Saved entries
****************************************

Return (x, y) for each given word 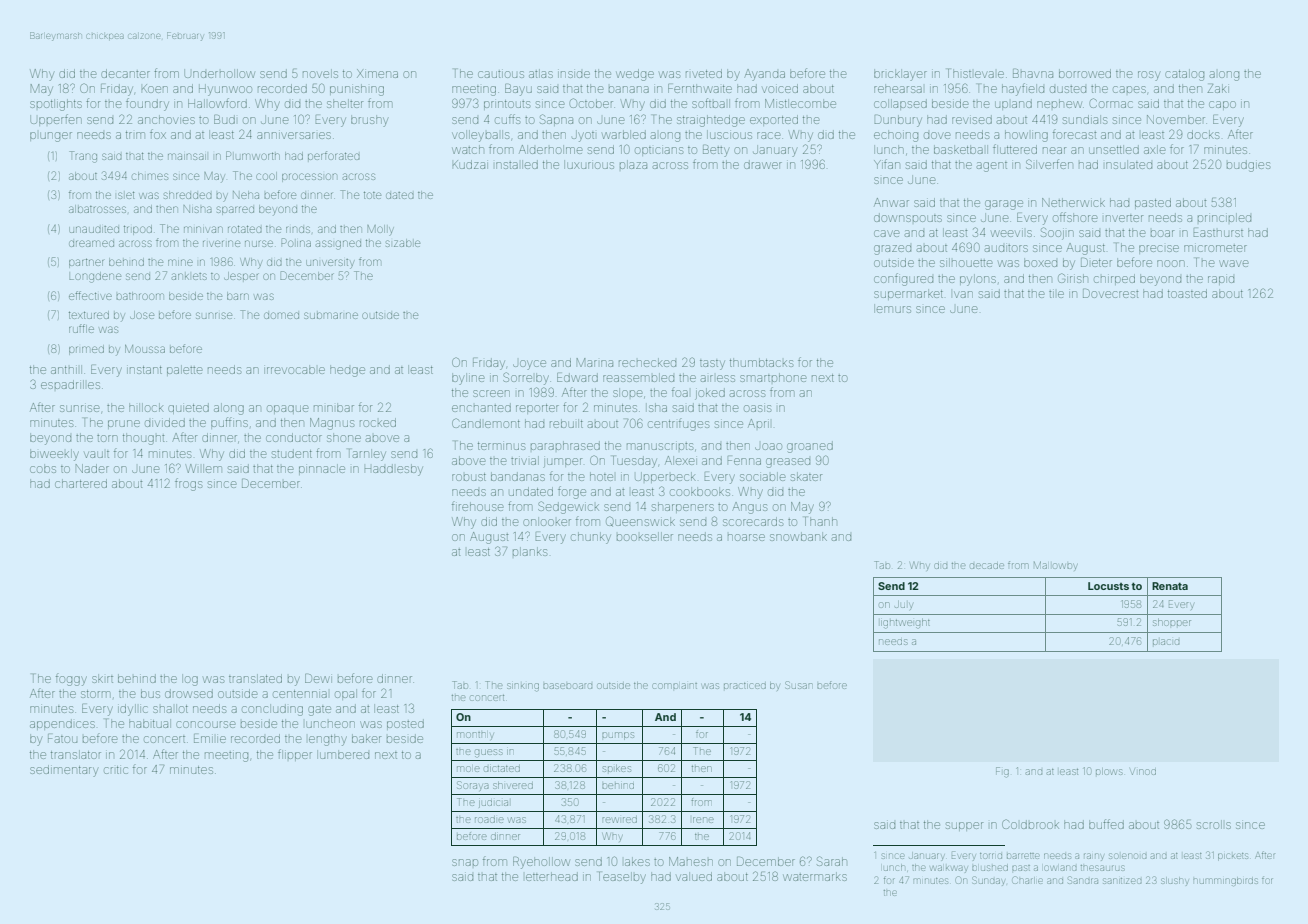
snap (465, 862)
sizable (403, 243)
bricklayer (900, 75)
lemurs (892, 308)
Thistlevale (976, 73)
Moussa (145, 349)
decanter (125, 73)
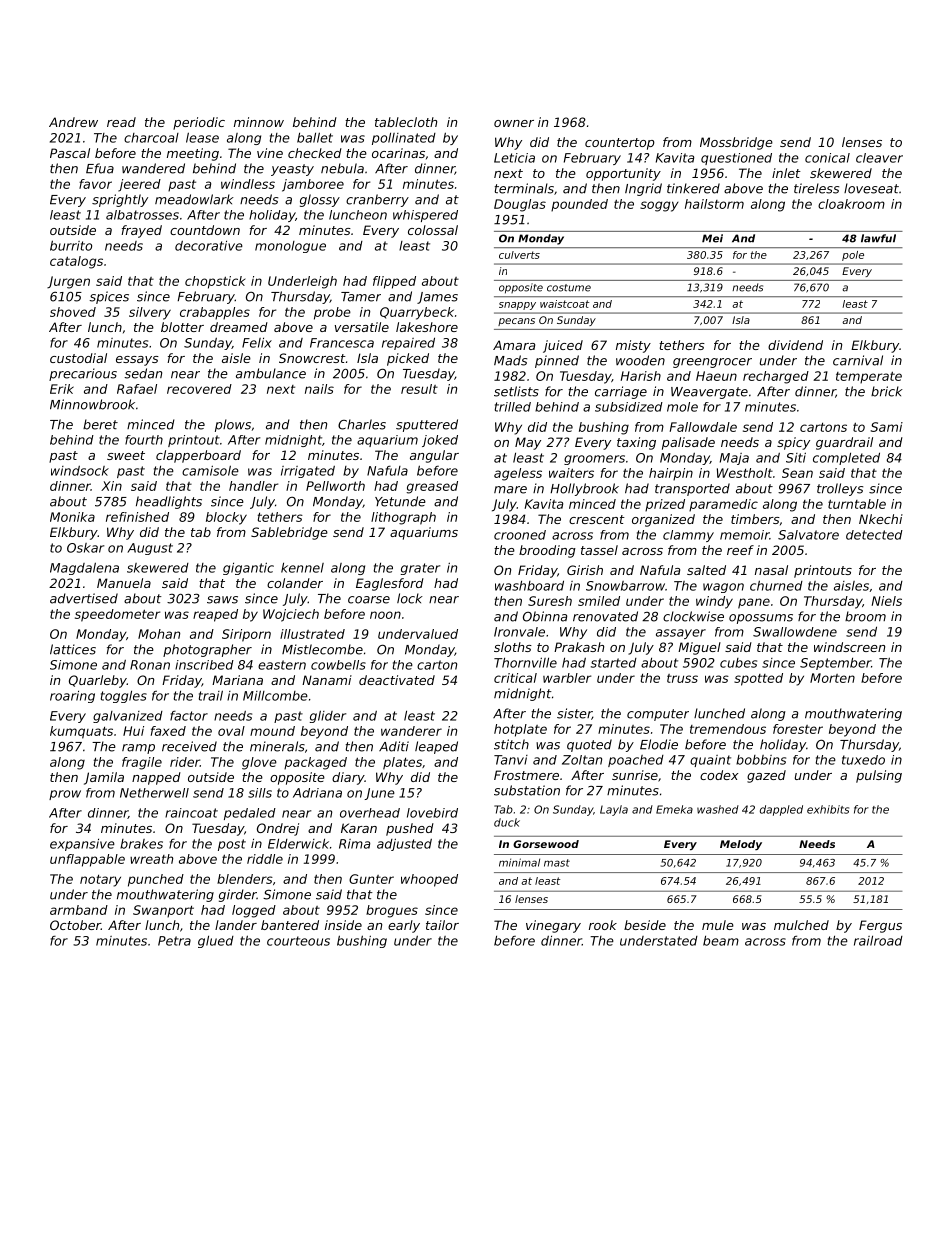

****************************************

__What is needed__.
Rewrite every line of the records above, requests included, and move each answer coordinate by -8, both x and y. Leave the pictures out.

__Result__.
Return (x, y) for each given word 
snap (457, 854)
sizable (395, 235)
bricklayer (892, 67)
lemurs (884, 300)
Thistlevale (968, 65)
Moussa (137, 341)
decanter (117, 65)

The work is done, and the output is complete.